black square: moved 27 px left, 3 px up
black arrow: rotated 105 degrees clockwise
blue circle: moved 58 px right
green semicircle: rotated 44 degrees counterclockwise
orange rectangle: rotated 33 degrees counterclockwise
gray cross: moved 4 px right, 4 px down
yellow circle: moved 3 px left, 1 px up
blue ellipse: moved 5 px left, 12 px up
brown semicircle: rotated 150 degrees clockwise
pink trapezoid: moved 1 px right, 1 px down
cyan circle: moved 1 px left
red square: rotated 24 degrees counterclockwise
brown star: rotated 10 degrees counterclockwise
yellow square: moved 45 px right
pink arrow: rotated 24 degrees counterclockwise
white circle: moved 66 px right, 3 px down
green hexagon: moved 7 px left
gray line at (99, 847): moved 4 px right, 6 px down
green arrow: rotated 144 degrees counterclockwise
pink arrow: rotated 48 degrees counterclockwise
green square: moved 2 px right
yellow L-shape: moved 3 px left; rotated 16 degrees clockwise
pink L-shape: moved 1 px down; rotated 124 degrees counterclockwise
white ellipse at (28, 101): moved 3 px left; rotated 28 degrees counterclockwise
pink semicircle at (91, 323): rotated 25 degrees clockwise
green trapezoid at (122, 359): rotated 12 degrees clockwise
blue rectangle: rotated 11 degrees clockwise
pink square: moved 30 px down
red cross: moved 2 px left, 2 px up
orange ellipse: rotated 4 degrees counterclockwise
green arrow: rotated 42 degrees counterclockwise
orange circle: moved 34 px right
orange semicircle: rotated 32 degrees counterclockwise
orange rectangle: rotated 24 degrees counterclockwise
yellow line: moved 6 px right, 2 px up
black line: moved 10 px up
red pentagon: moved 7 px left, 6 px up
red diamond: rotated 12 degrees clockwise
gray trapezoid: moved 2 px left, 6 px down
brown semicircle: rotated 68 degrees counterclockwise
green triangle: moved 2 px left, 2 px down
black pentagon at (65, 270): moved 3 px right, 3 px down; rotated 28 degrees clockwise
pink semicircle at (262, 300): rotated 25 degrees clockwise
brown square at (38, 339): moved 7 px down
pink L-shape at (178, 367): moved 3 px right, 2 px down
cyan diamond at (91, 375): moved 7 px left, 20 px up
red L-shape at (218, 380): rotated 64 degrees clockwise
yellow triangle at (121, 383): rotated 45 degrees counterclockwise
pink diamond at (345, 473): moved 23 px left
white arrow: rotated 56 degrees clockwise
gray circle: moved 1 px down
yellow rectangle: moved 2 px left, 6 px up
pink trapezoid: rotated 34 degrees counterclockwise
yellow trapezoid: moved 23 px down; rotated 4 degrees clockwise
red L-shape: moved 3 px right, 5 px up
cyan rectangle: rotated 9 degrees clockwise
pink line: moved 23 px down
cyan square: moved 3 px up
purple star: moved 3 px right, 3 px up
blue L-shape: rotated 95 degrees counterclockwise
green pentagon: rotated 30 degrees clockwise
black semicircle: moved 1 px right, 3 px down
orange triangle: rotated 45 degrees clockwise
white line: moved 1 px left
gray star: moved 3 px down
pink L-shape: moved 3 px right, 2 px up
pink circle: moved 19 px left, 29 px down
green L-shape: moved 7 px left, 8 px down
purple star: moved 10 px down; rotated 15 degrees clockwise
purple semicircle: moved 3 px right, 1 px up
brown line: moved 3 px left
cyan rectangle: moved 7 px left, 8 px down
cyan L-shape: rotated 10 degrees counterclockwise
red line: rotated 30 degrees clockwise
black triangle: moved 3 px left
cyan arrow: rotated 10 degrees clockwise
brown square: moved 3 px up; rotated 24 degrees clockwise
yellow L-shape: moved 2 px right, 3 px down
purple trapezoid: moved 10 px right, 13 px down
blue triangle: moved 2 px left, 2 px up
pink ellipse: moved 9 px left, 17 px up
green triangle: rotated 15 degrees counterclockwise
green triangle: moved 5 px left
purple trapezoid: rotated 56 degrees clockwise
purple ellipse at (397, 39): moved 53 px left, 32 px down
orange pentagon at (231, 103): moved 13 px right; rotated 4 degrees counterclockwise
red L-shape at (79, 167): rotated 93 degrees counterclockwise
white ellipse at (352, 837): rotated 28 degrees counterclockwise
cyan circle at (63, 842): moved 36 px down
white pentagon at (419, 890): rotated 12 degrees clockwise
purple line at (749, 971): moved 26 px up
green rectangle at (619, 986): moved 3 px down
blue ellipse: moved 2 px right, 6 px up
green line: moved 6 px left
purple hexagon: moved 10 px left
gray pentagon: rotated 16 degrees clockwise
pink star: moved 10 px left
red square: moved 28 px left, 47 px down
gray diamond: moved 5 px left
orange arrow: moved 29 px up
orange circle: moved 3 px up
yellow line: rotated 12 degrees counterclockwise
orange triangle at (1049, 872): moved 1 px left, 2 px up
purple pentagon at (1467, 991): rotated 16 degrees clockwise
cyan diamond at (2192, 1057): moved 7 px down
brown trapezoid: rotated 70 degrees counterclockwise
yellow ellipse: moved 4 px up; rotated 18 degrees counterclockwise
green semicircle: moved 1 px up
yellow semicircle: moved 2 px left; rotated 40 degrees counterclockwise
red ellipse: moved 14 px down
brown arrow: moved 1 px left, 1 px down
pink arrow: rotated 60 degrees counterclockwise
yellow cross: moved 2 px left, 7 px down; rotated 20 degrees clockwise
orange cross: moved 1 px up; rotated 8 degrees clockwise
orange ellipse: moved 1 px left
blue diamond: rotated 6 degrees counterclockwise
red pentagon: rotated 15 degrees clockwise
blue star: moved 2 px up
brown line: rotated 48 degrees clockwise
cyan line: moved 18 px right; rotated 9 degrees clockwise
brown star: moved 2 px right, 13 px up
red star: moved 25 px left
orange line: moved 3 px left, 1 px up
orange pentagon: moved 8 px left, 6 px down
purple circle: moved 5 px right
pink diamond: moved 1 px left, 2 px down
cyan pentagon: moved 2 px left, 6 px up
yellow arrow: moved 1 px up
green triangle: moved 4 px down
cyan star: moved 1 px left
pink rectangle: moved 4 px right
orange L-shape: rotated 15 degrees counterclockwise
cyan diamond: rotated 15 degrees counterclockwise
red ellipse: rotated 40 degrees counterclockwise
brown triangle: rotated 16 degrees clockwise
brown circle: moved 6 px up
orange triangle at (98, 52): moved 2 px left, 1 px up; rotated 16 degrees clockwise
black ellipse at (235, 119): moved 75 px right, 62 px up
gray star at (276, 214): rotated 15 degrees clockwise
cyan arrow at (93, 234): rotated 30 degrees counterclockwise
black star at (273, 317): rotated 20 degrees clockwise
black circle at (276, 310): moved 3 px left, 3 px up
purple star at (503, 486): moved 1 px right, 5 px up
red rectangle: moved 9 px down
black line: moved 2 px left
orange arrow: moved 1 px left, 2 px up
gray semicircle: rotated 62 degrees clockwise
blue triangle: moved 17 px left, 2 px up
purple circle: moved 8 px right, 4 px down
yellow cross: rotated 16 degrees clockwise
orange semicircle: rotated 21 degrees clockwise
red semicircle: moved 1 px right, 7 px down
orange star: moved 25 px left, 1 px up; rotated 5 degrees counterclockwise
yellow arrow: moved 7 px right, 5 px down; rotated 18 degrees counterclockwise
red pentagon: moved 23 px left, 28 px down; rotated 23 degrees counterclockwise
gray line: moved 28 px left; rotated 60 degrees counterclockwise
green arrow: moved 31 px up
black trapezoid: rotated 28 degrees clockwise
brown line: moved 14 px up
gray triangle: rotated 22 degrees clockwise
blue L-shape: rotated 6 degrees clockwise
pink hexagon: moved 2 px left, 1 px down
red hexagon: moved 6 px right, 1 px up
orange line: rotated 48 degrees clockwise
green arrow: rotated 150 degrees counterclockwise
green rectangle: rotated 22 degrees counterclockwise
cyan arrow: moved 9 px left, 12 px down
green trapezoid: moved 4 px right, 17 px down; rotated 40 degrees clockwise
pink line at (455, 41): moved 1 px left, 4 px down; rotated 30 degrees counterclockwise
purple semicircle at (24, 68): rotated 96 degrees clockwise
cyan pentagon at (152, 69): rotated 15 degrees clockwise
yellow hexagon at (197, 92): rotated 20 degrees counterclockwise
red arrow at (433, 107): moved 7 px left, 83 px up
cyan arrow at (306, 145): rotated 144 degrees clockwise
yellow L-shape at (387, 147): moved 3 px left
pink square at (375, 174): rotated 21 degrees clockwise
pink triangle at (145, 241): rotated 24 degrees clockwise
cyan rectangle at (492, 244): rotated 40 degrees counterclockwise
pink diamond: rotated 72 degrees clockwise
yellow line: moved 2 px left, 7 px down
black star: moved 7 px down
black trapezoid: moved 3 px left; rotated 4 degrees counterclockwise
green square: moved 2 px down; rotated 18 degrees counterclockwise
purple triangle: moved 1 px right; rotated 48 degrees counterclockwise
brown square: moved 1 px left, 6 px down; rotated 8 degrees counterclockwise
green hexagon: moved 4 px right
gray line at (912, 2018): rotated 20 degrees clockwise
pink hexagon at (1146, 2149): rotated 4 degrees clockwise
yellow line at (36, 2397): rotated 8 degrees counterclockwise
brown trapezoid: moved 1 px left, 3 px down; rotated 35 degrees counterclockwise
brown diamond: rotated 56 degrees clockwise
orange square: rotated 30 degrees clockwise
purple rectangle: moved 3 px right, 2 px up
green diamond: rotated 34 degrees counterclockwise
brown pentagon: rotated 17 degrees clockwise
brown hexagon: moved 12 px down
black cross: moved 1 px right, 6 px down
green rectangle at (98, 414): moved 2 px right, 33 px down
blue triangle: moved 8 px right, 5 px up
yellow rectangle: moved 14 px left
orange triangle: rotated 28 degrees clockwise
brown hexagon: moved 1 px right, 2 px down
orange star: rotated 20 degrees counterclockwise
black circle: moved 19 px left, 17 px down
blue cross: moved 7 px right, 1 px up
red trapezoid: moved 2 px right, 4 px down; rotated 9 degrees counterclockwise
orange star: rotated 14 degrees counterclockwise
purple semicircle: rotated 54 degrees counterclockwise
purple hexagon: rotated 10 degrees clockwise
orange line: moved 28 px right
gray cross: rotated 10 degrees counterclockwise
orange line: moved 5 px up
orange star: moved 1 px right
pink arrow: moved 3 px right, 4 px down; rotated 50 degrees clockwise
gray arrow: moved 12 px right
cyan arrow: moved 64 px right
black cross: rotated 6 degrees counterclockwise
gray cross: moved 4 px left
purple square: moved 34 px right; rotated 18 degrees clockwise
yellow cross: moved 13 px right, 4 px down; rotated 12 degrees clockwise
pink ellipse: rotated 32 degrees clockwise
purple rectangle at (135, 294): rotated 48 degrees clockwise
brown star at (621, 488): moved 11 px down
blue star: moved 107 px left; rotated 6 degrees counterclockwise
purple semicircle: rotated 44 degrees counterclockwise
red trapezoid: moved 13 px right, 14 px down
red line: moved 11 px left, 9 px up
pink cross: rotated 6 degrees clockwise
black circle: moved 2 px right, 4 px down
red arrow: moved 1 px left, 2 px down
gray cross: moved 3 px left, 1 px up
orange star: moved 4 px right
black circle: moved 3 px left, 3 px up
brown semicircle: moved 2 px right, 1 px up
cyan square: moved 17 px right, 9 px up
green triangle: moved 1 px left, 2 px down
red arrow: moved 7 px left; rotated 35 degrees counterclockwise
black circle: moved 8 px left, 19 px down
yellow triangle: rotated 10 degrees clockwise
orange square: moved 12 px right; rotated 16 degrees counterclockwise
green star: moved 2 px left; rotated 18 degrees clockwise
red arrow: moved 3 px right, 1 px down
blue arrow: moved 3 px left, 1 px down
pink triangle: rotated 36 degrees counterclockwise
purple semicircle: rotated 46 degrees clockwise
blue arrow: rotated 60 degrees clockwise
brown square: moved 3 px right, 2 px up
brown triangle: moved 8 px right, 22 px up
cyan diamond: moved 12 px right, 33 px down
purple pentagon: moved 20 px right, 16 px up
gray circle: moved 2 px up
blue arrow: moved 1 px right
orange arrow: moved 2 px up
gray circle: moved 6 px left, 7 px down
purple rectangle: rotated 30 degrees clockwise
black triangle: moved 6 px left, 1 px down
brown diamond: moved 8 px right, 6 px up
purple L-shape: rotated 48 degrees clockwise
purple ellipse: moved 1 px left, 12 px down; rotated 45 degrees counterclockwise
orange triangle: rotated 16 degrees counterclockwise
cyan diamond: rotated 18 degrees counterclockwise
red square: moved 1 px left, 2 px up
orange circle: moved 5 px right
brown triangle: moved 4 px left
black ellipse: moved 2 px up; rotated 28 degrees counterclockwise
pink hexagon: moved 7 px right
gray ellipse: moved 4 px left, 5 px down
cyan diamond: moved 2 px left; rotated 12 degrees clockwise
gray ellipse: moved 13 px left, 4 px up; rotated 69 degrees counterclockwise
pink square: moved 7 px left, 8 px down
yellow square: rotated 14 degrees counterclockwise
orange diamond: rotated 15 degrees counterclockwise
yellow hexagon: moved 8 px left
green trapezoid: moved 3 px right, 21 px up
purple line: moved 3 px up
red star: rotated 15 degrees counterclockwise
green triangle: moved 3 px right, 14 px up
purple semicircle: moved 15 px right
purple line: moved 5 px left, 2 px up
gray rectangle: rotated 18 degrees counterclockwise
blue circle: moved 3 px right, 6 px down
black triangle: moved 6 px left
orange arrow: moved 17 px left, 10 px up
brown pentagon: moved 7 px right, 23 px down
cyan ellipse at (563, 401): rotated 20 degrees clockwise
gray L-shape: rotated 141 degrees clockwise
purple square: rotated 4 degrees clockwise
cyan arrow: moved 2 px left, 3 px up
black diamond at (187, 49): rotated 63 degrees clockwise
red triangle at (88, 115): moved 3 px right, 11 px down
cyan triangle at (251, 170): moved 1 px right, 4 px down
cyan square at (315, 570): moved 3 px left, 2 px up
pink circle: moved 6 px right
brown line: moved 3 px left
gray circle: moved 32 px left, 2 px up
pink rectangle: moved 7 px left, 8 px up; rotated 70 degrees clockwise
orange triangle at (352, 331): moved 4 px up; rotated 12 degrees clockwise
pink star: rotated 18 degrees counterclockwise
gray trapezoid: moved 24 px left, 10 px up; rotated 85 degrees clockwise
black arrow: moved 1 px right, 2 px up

▸ **TASK INSTRUCTIONS**
Beginning at the line above with "orange triangle: rotated 16" and finishing at the line with "gray ellipse: moved 13", return each line exactly and return nothing else.

▸ **TASK OUTPUT**
orange triangle: rotated 16 degrees counterclockwise
cyan diamond: rotated 18 degrees counterclockwise
red square: moved 1 px left, 2 px up
orange circle: moved 5 px right
brown triangle: moved 4 px left
black ellipse: moved 2 px up; rotated 28 degrees counterclockwise
pink hexagon: moved 7 px right
gray ellipse: moved 4 px left, 5 px down
cyan diamond: moved 2 px left; rotated 12 degrees clockwise
gray ellipse: moved 13 px left, 4 px up; rotated 69 degrees counterclockwise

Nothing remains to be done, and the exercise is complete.